▶ _ACTION ITEM_: Copy word for word, please, the lines of the entries below running from the one containing "water cooler: (285, 438)" to the one containing "sofa: (752, 364) -> (106, 295), moved", both ends included.

▶ _ENTRIES PROVIDED_:
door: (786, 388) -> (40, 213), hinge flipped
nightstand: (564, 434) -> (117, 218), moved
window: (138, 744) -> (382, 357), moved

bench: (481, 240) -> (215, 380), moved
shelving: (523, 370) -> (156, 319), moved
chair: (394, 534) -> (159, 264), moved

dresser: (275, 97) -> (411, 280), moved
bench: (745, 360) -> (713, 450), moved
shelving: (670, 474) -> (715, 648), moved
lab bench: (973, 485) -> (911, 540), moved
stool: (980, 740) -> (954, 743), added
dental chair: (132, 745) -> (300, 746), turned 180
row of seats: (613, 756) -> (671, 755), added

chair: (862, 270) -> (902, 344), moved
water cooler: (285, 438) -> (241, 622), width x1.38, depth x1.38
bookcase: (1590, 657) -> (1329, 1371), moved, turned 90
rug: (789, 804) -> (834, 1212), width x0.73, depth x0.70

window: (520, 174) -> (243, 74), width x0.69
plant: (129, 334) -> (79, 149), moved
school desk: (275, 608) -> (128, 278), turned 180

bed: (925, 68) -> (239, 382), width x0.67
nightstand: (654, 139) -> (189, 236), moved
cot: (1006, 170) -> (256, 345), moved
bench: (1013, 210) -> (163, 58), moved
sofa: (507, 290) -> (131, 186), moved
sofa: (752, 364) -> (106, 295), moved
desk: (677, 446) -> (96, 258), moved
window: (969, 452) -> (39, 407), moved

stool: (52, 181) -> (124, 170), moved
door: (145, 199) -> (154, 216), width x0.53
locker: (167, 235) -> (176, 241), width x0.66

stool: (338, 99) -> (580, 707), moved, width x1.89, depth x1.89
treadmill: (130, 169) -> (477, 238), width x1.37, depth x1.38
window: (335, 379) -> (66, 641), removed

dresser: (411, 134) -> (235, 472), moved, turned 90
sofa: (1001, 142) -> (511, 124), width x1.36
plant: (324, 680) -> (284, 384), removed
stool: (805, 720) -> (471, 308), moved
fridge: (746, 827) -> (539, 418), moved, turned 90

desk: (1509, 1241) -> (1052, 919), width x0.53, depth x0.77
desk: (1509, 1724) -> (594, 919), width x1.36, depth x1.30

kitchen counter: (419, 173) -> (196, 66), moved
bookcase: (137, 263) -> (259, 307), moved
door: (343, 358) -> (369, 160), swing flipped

▶ _RESULT_:
water cooler: (285, 438) -> (241, 622), width x1.38, depth x1.38
bookcase: (1590, 657) -> (1329, 1371), moved, turned 90
rug: (789, 804) -> (834, 1212), width x0.73, depth x0.70

window: (520, 174) -> (243, 74), width x0.69
plant: (129, 334) -> (79, 149), moved
school desk: (275, 608) -> (128, 278), turned 180

bed: (925, 68) -> (239, 382), width x0.67
nightstand: (654, 139) -> (189, 236), moved
cot: (1006, 170) -> (256, 345), moved
bench: (1013, 210) -> (163, 58), moved
sofa: (507, 290) -> (131, 186), moved
sofa: (752, 364) -> (106, 295), moved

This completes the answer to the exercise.